YOUR ASSIGNMENT: In the data that follows, find the line with "camera: 95 degrees right, 5 degrees down"; transcribe it, every later line up to the one with "(784, 336) = (119, 406): brown duck -> none", and that line as well, exactly and with no others.

DATA PROVIDED:
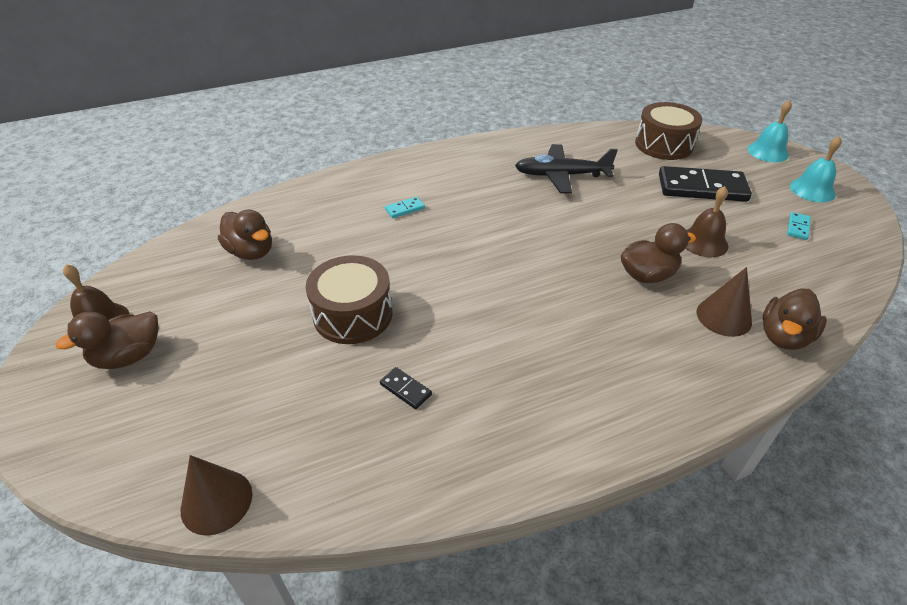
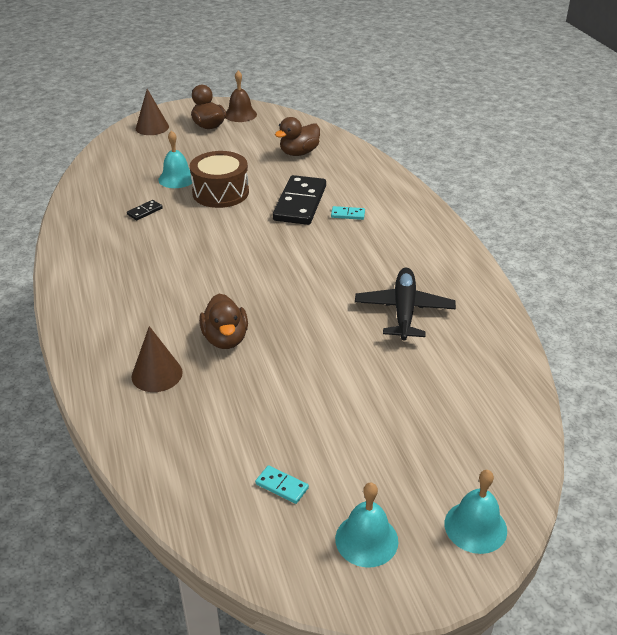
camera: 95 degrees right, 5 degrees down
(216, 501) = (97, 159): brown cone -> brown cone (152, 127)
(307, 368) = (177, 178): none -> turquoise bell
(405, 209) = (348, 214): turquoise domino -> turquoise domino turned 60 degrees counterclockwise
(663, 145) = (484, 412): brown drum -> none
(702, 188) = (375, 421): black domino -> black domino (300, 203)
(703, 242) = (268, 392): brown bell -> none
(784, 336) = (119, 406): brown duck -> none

...

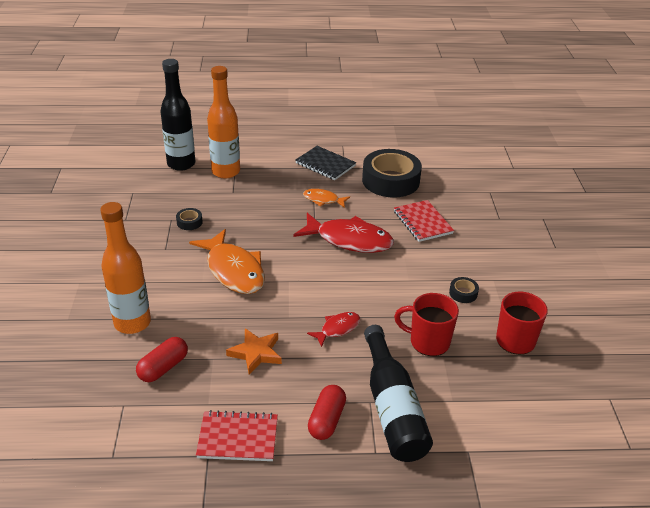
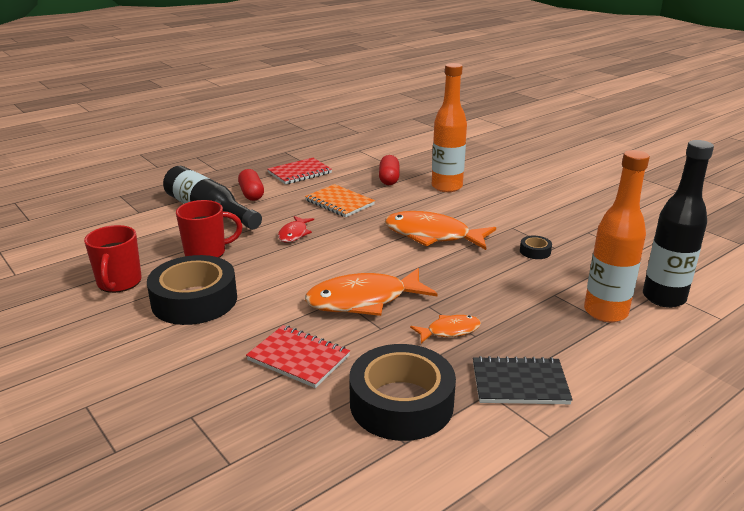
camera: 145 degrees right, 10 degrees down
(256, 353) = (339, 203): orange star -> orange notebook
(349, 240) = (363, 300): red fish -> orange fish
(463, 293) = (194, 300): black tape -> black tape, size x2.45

* * *

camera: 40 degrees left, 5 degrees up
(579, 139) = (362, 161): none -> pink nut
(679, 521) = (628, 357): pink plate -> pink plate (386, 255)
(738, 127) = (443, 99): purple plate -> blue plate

WRITTEN REPLY:
camera: 95 degrees right, 5 degrees down
(216, 501) = (97, 159): brown cone -> brown cone (152, 127)
(307, 368) = (177, 178): none -> turquoise bell
(405, 209) = (348, 214): turquoise domino -> turquoise domino turned 60 degrees counterclockwise
(663, 145) = (484, 412): brown drum -> none
(702, 188) = (375, 421): black domino -> black domino (300, 203)
(703, 242) = (268, 392): brown bell -> none
(784, 336) = (119, 406): brown duck -> none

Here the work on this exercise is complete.